Data excerpts
%%

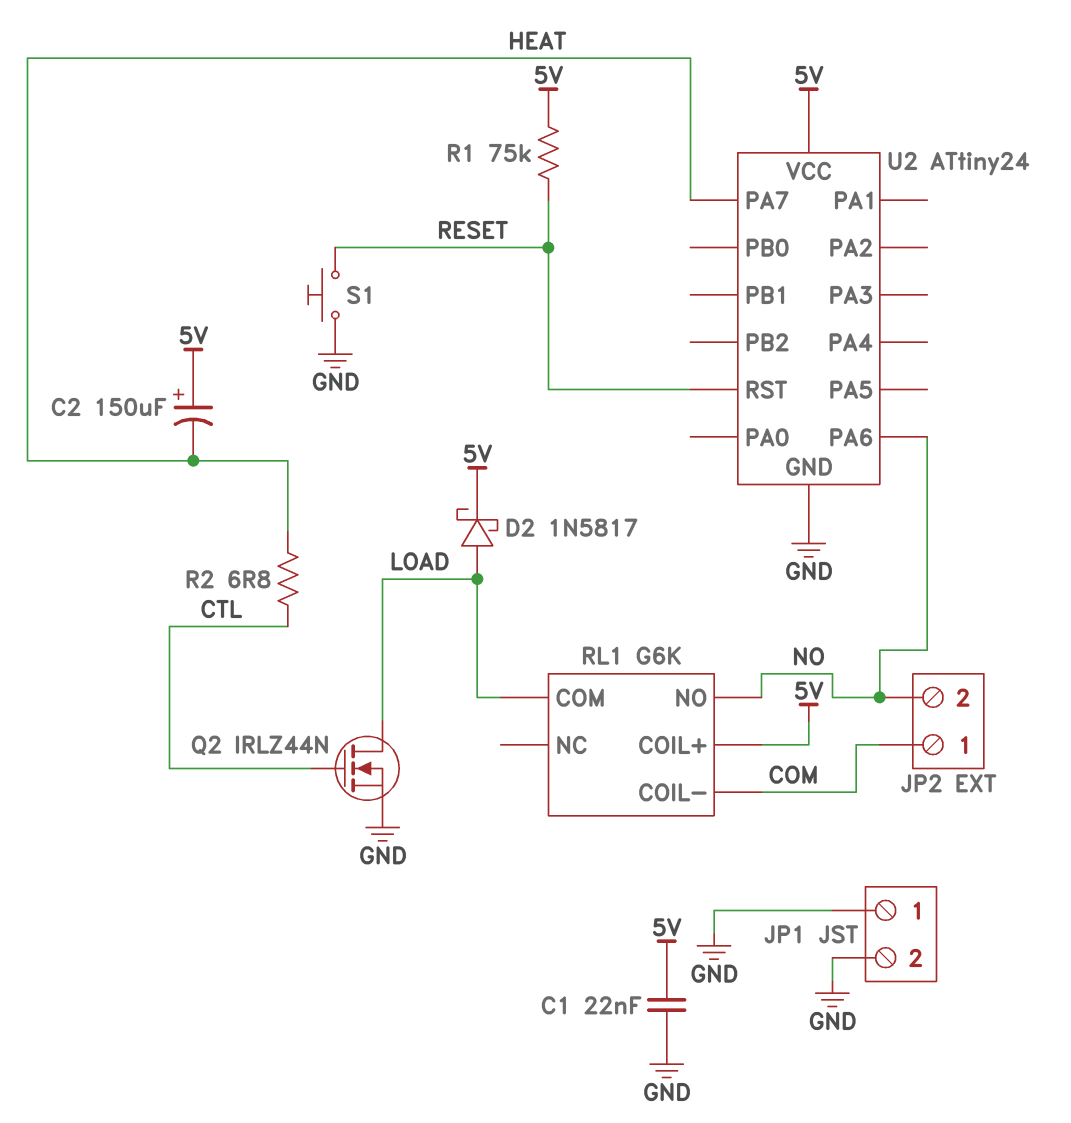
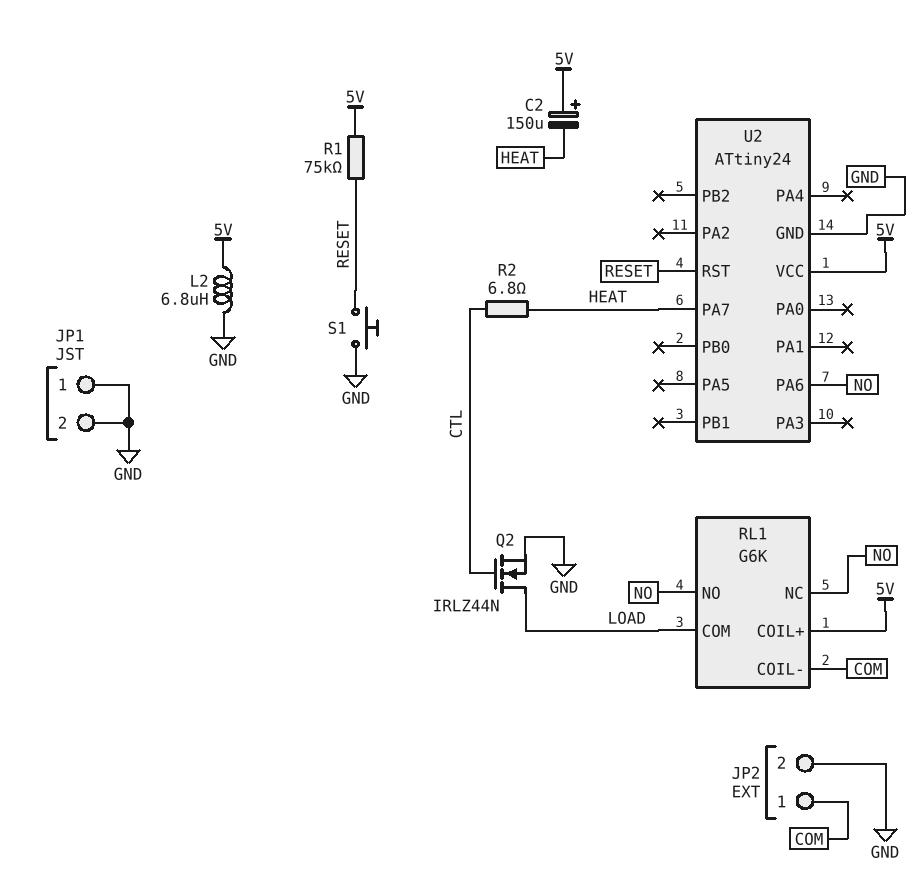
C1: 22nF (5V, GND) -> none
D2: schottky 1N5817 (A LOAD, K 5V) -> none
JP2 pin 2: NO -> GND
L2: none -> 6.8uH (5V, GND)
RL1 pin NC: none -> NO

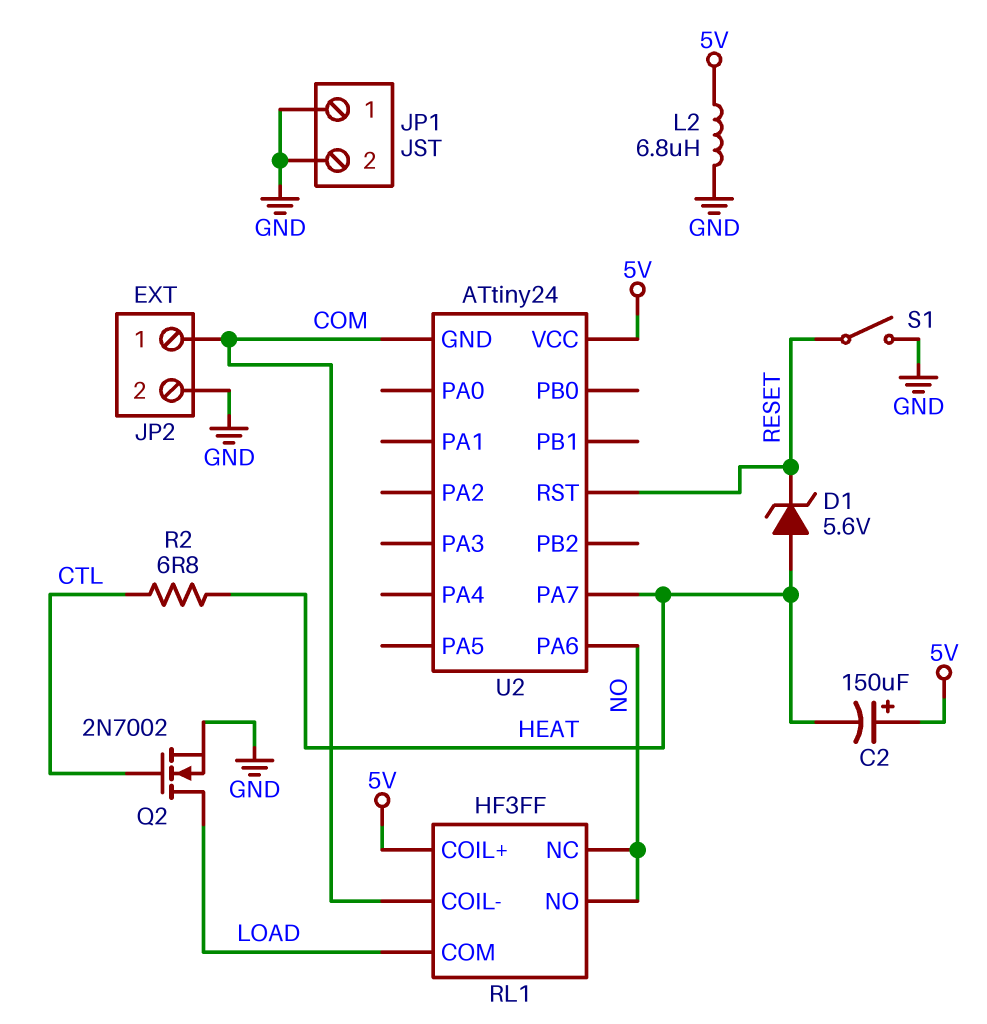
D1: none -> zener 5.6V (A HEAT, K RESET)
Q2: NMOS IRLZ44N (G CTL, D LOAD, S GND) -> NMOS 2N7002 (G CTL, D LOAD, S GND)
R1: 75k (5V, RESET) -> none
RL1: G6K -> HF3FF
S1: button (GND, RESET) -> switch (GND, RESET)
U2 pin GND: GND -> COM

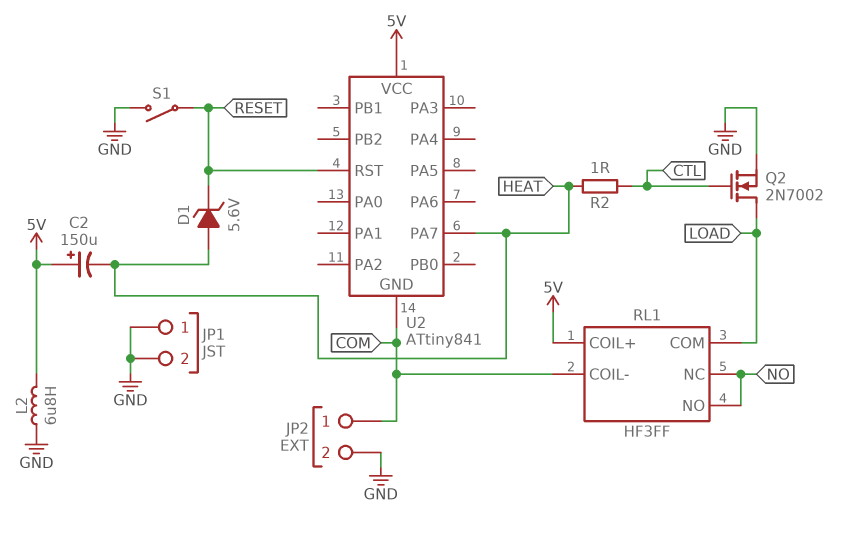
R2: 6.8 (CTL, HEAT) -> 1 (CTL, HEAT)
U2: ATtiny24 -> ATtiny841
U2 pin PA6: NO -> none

%%

ABOUT THIS EXERCISE —
Reprint each of the records exactly and skip the images.

RESULT —
C1: 22nF (5V, GND) -> none
D2: schottky 1N5817 (A LOAD, K 5V) -> none
JP2 pin 2: NO -> GND
L2: none -> 6.8uH (5V, GND)
RL1 pin NC: none -> NO

D1: none -> zener 5.6V (A HEAT, K RESET)
Q2: NMOS IRLZ44N (G CTL, D LOAD, S GND) -> NMOS 2N7002 (G CTL, D LOAD, S GND)
R1: 75k (5V, RESET) -> none
RL1: G6K -> HF3FF
S1: button (GND, RESET) -> switch (GND, RESET)
U2 pin GND: GND -> COM

R2: 6.8 (CTL, HEAT) -> 1 (CTL, HEAT)
U2: ATtiny24 -> ATtiny841
U2 pin PA6: NO -> none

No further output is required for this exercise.